### GIVEN RECORDS
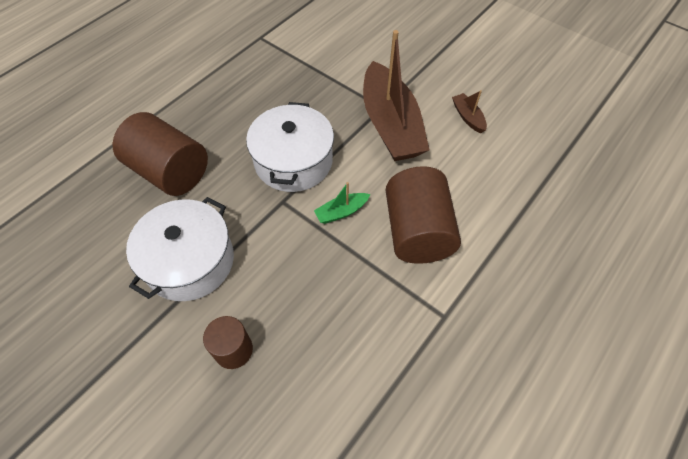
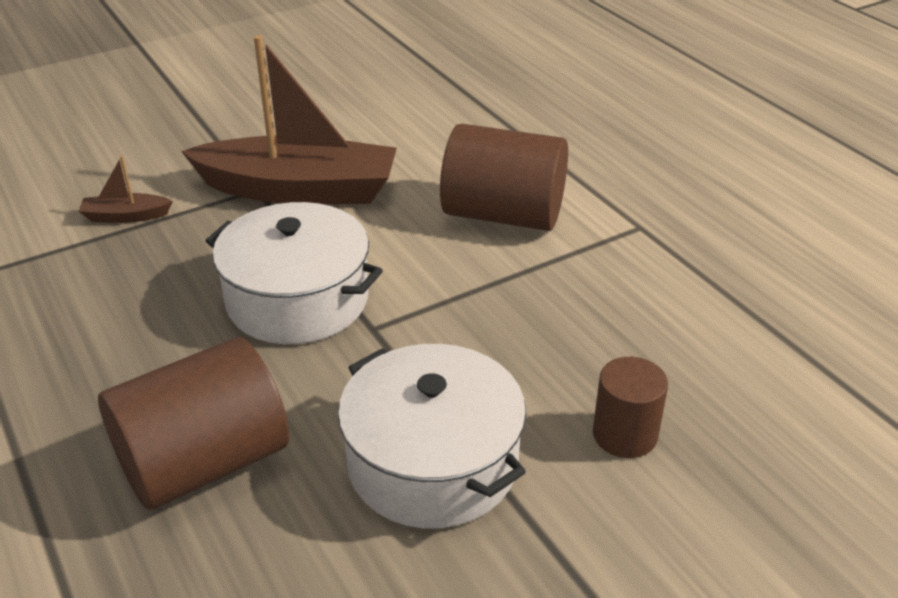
camera: 70 degrees left, 20 degrees down
(341, 212) = (431, 272): green boat -> none
(468, 117) = (338, 126): brown boat -> brown boat (125, 216)

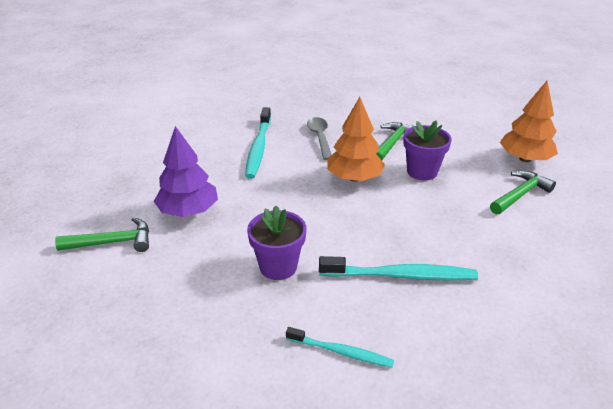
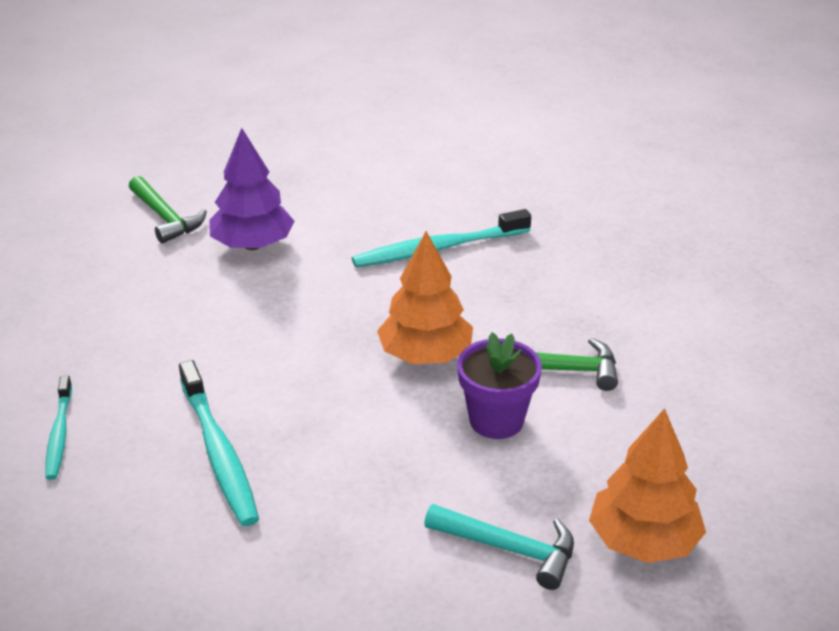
camera: 65 degrees right, 0 degrees up
(278, 266) = (184, 345): purple flower pot -> none
(320, 137) = (514, 293): grey spoon -> none
(520, 195) = (509, 549): green hammer -> turquoise hammer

### TASK DESCRIPTION
Without the pictures, give the entries above back exactly.

### TASK RESULT
camera: 70 degrees left, 20 degrees down
(341, 212) = (431, 272): green boat -> none
(468, 117) = (338, 126): brown boat -> brown boat (125, 216)

camera: 65 degrees right, 0 degrees up
(278, 266) = (184, 345): purple flower pot -> none
(320, 137) = (514, 293): grey spoon -> none
(520, 195) = (509, 549): green hammer -> turquoise hammer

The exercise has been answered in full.